Aerial feature coordinate data:

+ + + + +

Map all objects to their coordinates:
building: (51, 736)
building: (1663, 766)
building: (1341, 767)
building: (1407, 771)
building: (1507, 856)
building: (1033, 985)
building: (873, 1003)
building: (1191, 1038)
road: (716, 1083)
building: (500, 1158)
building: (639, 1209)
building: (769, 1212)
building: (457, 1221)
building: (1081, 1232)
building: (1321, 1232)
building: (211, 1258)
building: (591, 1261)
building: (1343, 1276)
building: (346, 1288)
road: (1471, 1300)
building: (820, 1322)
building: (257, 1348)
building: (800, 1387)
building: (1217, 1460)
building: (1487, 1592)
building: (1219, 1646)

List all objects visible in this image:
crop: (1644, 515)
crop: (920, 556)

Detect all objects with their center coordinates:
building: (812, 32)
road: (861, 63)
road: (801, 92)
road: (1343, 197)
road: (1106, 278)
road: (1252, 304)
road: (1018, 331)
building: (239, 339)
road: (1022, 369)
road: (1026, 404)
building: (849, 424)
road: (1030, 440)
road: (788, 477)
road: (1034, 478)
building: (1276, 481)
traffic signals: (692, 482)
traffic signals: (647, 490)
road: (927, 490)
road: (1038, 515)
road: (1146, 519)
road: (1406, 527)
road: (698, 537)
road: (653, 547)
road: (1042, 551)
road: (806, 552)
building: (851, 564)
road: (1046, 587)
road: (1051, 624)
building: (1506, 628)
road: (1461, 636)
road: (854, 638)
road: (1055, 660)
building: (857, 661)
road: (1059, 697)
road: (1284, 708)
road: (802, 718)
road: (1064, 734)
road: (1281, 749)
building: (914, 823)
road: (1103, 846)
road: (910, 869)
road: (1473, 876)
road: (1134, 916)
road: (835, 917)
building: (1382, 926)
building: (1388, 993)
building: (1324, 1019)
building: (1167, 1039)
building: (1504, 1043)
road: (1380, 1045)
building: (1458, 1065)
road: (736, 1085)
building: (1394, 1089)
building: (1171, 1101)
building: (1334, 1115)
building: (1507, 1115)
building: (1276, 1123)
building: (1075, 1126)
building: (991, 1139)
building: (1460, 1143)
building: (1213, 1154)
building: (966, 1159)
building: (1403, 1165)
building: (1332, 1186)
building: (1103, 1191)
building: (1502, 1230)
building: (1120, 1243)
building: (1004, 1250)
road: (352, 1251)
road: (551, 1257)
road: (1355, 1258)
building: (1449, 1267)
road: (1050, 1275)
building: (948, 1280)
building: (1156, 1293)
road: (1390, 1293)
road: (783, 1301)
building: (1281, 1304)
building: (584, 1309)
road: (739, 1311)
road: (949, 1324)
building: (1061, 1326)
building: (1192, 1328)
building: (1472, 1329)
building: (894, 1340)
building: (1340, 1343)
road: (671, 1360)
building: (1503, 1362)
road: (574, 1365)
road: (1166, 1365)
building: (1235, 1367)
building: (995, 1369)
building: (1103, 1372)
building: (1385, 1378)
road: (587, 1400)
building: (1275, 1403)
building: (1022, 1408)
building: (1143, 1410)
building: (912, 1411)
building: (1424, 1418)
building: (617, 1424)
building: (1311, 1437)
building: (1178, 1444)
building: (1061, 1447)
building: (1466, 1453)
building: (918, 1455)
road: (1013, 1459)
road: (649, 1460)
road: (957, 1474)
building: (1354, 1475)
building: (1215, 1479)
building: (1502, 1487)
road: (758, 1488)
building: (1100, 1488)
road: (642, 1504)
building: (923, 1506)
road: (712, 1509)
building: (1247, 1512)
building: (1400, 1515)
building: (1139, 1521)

+ + + + +

● **TASK DESCRIPTION**: Whenever the string "their" turns up in a line of the data, copy that line.

● **RESPONSE**:
Map all objects to their coordinates:
Detect all objects with their center coordinates:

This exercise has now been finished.